TASK INSTRUCTIONS
Work through the records below and copy every line that includes "cone".

EXCERPTED RECORDS
════

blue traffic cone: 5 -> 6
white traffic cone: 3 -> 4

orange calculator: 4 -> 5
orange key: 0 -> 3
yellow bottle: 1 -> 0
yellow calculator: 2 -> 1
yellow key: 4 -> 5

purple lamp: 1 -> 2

════

WRITTEN SOLUTION
blue traffic cone: 5 -> 6
white traffic cone: 3 -> 4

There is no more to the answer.